(Saved data entries)
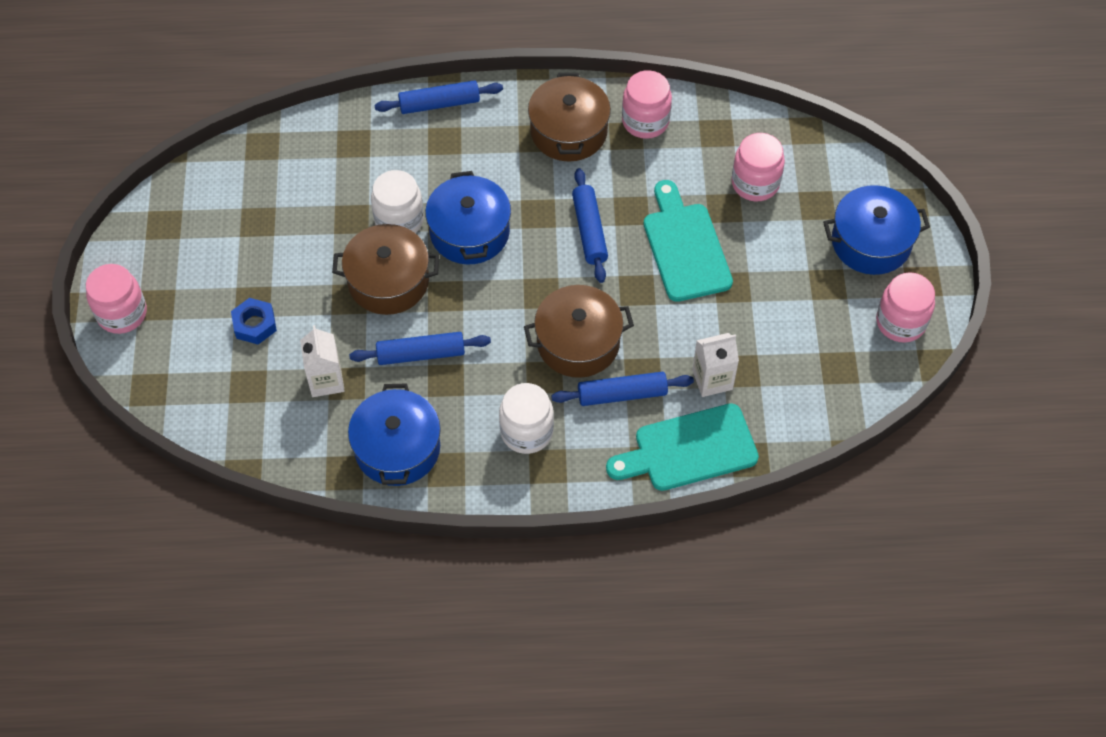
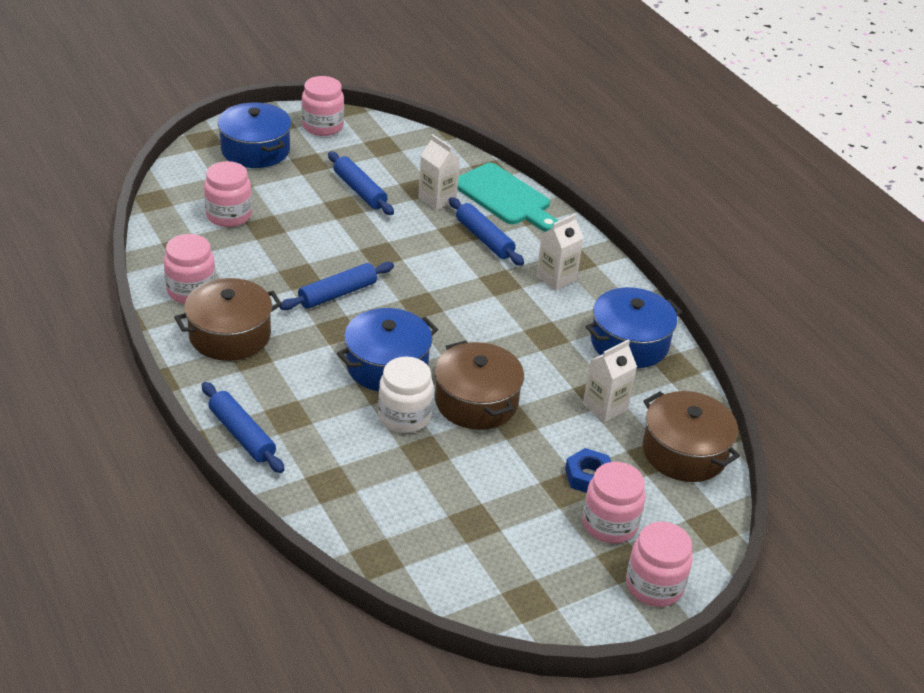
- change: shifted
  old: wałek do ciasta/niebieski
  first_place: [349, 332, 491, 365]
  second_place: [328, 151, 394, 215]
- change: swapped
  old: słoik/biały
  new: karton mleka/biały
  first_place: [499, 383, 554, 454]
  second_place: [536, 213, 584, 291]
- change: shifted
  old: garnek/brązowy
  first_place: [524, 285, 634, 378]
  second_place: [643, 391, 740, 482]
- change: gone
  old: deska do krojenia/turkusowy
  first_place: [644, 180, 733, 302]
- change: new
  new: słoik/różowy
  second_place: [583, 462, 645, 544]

> _Required work_:
What you return should consist solely of the lines from the one containing "second_place: [328, 151, 394, 215]" through the end of the entries above, reproduced exactly.

> _Task response_:
  second_place: [328, 151, 394, 215]
- change: swapped
  old: słoik/biały
  new: karton mleka/biały
  first_place: [499, 383, 554, 454]
  second_place: [536, 213, 584, 291]
- change: shifted
  old: garnek/brązowy
  first_place: [524, 285, 634, 378]
  second_place: [643, 391, 740, 482]
- change: gone
  old: deska do krojenia/turkusowy
  first_place: [644, 180, 733, 302]
- change: new
  new: słoik/różowy
  second_place: [583, 462, 645, 544]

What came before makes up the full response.